LISTED RECORDS –
◇ ◇ ◇ ◇ ◇ ◇ ◇
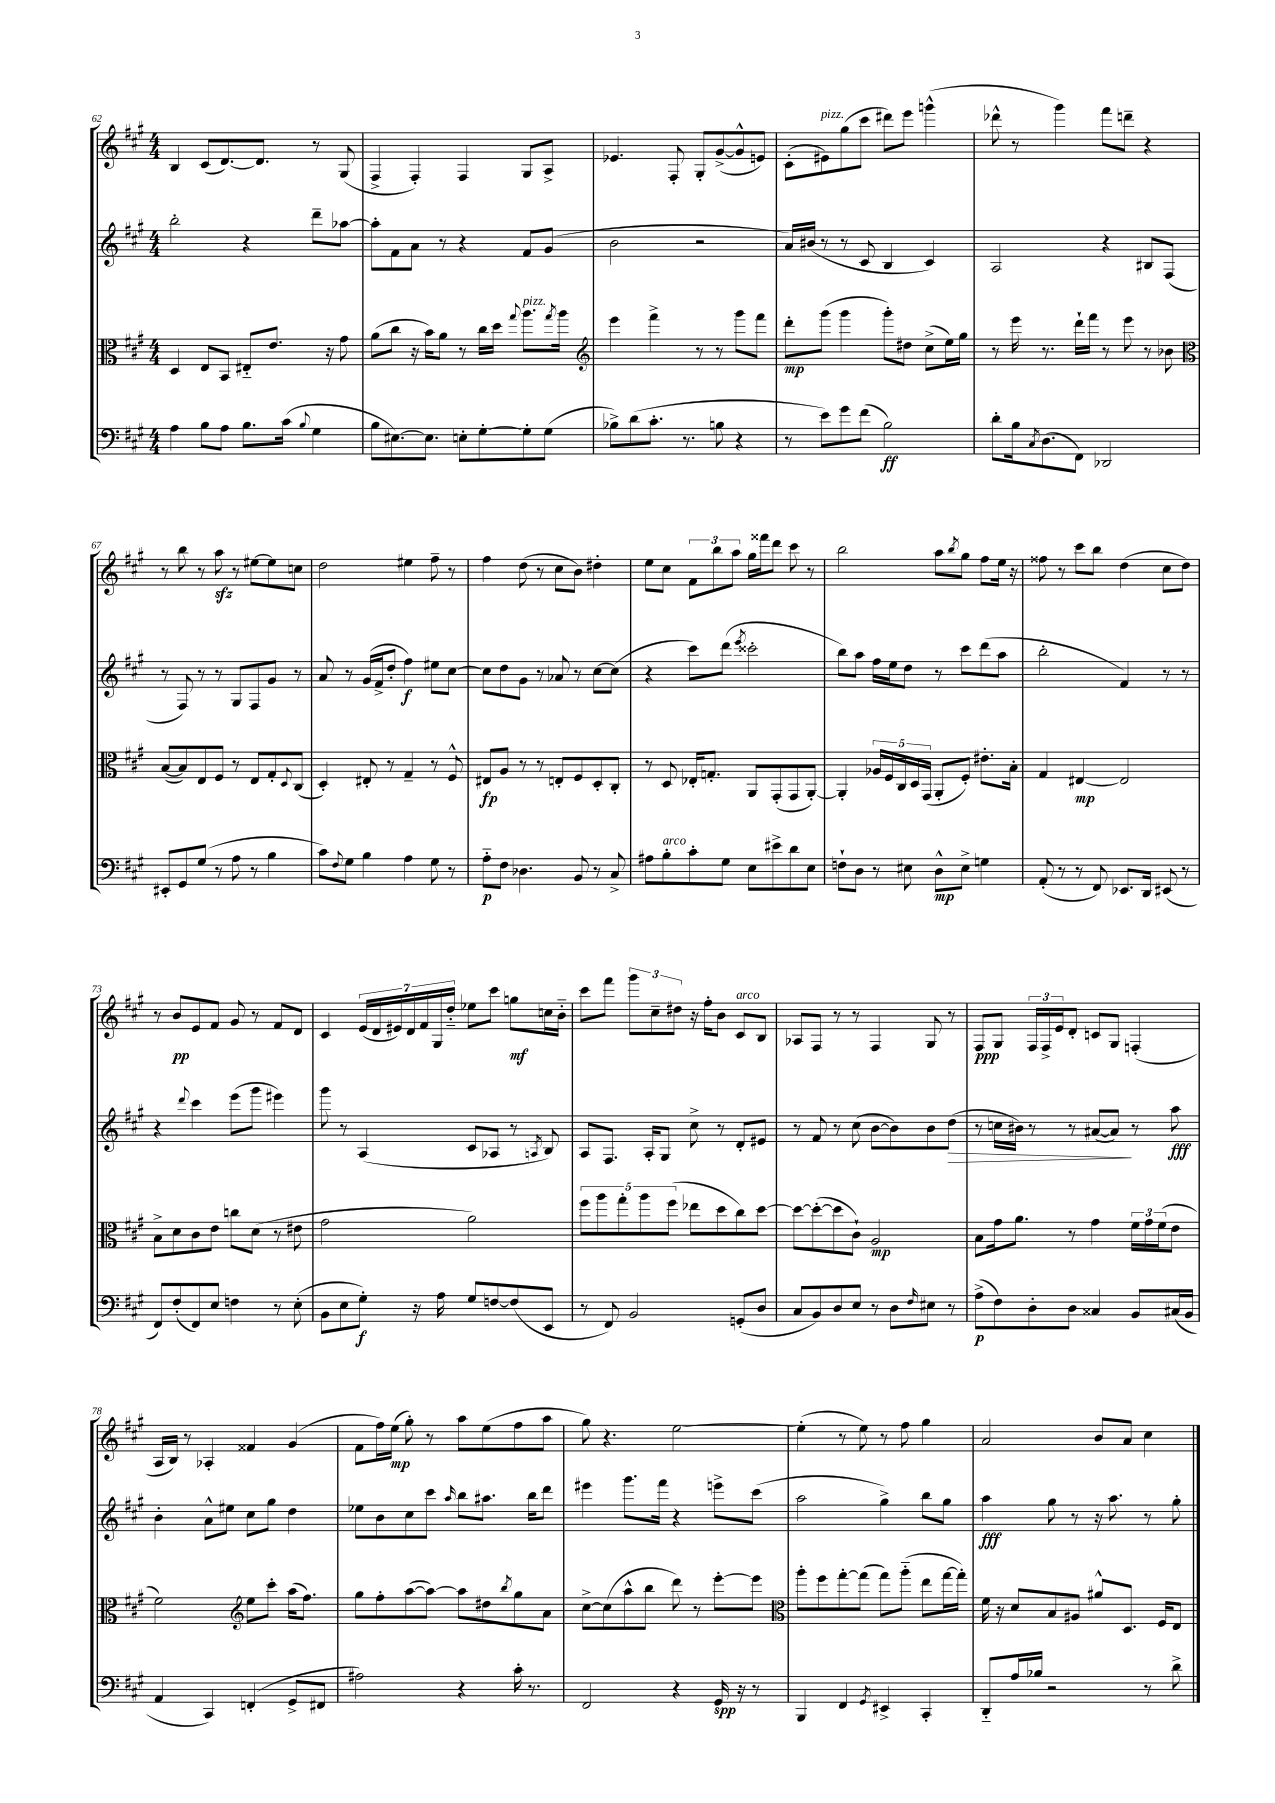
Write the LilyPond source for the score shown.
◇ ◇ ◇ ◇ ◇ ◇ ◇
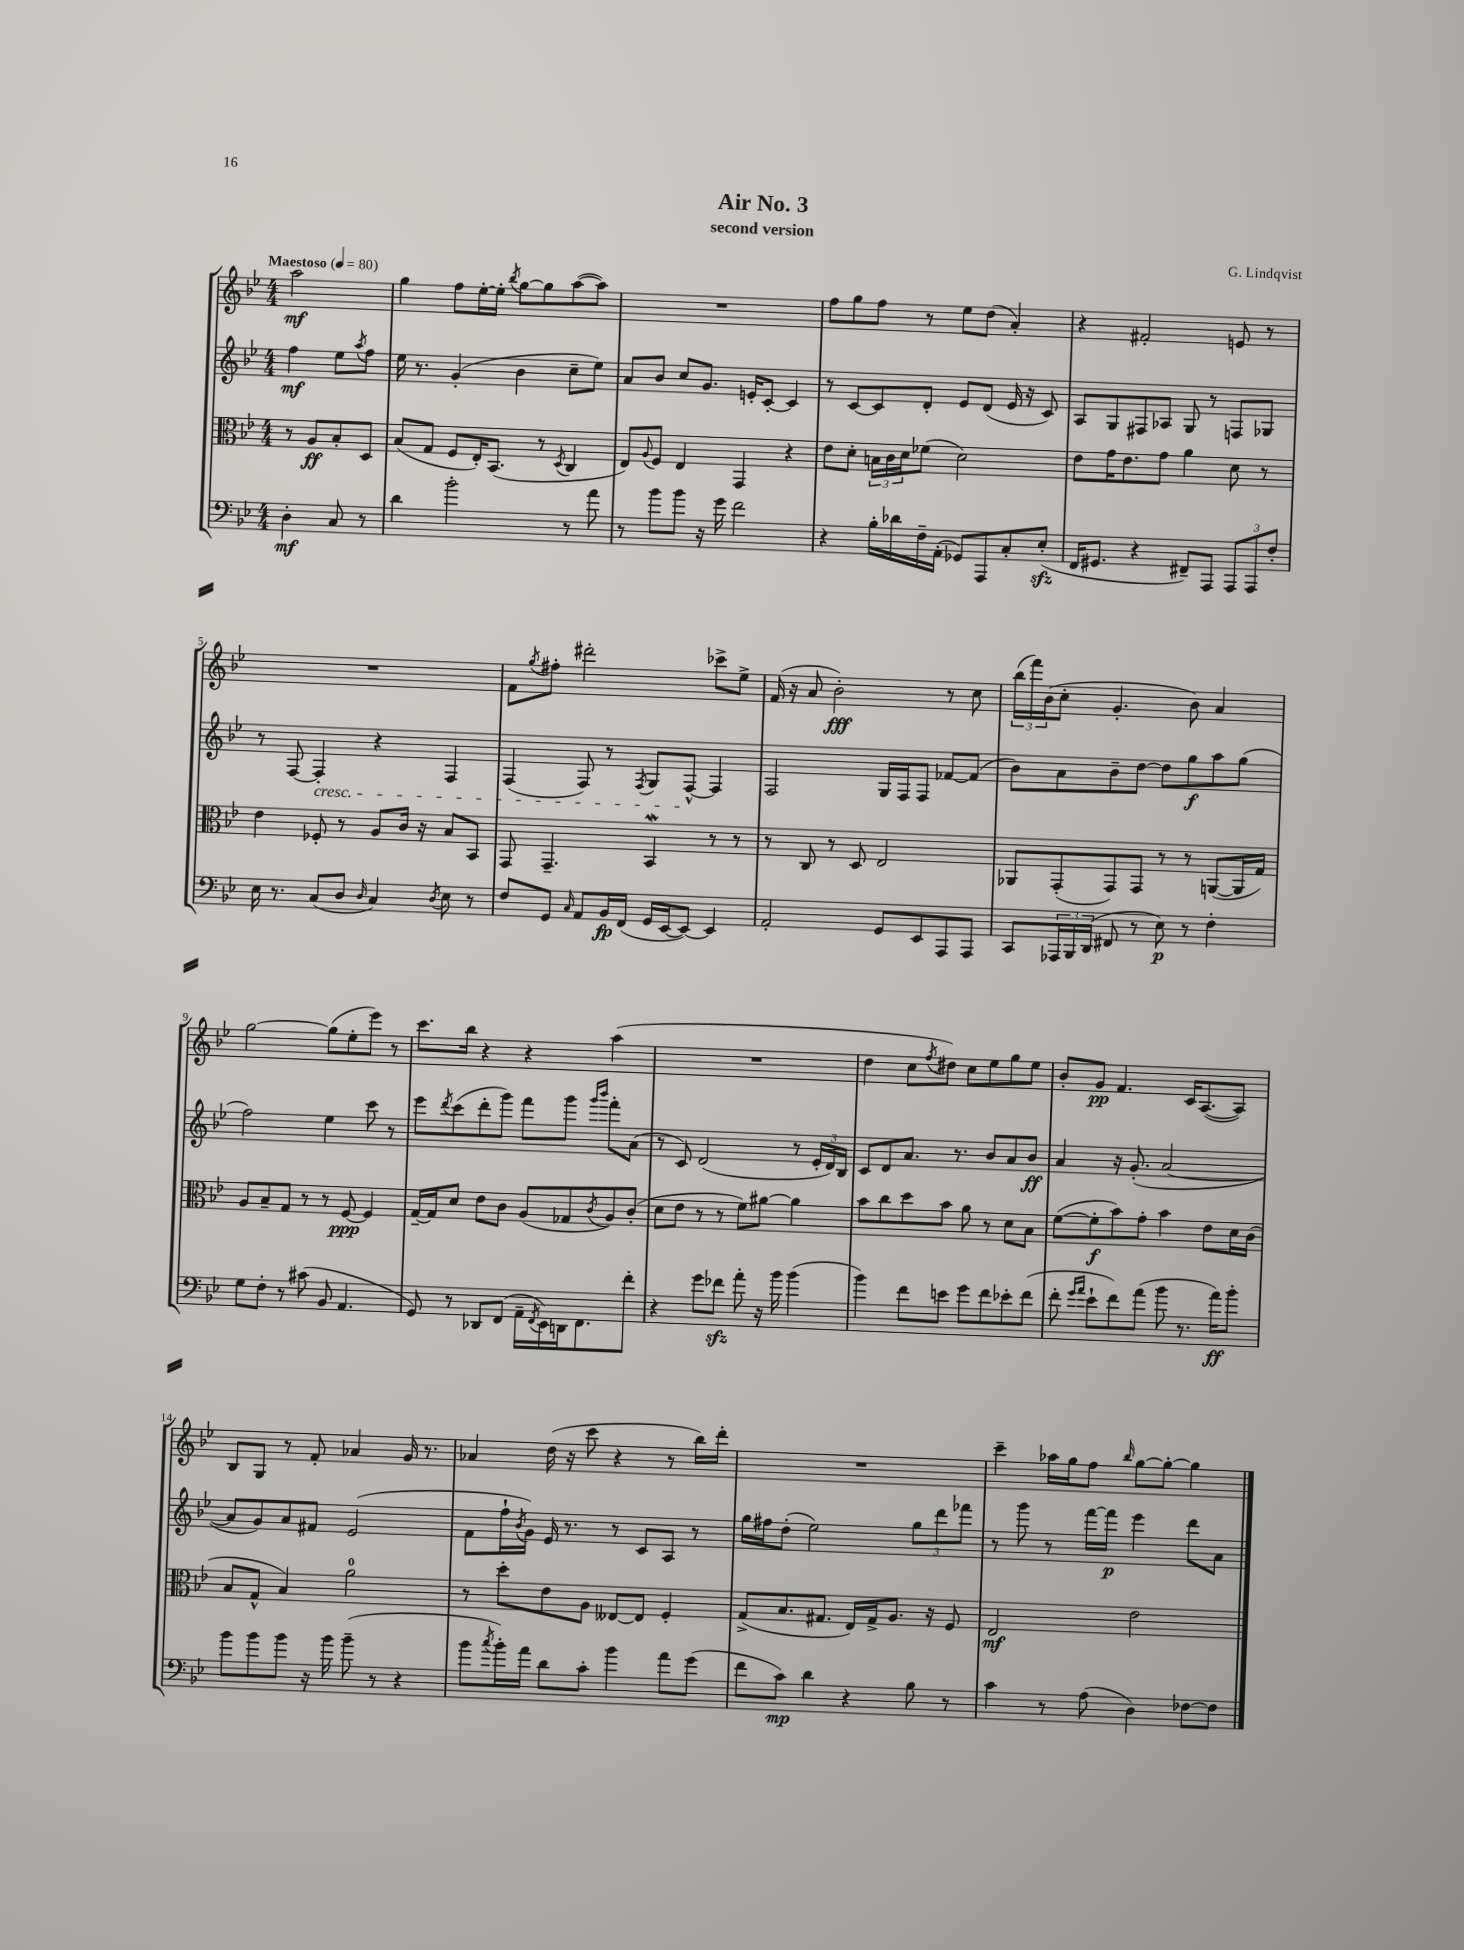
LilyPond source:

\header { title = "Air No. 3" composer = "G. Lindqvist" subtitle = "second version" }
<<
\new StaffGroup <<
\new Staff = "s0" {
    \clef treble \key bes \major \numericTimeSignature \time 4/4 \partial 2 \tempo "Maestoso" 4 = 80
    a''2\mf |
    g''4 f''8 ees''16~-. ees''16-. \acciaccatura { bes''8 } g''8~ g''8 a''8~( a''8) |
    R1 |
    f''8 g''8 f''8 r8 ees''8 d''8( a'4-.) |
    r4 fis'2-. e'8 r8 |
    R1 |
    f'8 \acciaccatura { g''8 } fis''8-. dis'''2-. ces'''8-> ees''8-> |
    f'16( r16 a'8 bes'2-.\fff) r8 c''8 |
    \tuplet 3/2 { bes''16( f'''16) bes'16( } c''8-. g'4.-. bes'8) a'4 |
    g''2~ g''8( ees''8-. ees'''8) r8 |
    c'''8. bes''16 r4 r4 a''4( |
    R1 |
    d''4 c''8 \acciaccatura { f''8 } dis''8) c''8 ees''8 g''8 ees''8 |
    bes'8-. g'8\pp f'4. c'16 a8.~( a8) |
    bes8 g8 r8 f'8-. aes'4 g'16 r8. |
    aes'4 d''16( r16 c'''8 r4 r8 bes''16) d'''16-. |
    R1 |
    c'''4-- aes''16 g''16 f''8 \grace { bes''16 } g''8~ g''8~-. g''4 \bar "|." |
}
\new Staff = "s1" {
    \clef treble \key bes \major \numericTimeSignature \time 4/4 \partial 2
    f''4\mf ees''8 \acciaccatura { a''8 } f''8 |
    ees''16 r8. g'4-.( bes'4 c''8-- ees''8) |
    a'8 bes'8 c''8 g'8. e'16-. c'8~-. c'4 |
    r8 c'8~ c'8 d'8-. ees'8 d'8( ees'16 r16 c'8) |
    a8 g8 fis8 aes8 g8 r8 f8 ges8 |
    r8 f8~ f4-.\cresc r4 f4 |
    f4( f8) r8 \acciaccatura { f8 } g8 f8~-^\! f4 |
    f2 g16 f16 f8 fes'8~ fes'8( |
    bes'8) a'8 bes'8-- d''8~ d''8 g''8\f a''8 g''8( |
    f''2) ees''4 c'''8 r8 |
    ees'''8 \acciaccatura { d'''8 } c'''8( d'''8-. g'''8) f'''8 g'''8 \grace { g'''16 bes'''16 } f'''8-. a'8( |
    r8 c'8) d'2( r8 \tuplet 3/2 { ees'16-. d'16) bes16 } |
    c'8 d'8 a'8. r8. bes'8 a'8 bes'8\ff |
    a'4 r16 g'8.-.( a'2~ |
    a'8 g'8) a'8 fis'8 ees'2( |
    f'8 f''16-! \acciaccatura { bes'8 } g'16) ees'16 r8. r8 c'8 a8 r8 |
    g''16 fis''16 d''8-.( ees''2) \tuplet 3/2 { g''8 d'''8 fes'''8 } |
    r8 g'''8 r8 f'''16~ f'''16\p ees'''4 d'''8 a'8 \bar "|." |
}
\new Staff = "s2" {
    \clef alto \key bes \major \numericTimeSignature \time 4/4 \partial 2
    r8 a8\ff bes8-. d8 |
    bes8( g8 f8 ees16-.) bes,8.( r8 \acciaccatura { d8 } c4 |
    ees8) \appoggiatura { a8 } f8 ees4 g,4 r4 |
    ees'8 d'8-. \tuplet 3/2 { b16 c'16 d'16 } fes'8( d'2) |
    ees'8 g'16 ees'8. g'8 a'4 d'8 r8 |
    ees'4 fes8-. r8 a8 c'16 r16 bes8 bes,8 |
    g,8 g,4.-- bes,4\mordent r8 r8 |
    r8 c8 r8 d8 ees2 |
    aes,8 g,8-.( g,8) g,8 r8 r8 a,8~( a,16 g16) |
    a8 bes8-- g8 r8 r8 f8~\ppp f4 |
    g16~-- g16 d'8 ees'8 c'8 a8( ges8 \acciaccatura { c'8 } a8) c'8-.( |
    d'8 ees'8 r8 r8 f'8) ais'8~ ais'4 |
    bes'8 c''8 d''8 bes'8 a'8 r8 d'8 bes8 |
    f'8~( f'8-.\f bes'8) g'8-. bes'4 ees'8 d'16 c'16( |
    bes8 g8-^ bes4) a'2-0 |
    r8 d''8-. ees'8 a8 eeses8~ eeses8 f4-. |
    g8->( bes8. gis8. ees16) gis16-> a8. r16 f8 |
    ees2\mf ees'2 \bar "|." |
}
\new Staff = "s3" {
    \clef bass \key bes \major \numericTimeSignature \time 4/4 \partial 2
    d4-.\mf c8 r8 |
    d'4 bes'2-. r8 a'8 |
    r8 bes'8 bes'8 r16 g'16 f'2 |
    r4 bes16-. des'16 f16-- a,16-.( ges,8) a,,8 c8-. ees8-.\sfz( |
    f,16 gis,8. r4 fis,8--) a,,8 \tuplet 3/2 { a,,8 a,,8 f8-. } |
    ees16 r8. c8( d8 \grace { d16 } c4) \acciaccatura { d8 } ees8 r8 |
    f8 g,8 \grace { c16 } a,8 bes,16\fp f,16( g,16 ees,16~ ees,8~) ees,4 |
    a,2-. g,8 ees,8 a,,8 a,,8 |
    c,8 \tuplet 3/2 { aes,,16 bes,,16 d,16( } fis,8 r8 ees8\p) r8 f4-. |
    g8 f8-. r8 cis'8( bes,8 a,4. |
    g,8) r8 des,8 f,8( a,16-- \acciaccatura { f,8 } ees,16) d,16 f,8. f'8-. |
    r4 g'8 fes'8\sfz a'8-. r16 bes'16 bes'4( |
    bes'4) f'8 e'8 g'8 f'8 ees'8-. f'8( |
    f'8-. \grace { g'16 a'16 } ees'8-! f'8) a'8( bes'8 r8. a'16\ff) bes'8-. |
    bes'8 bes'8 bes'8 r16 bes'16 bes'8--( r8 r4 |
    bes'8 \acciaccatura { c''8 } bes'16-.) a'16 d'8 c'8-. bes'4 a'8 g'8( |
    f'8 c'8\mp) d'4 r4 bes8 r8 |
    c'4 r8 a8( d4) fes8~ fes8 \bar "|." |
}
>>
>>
◇ ◇ ◇ ◇ ◇ ◇ ◇
THE REQUEST – Tally the lines in the data above that contain the string "clef", treating uppercase and lowercase as different. Reply with the number alone.

THE OUTPUT – 4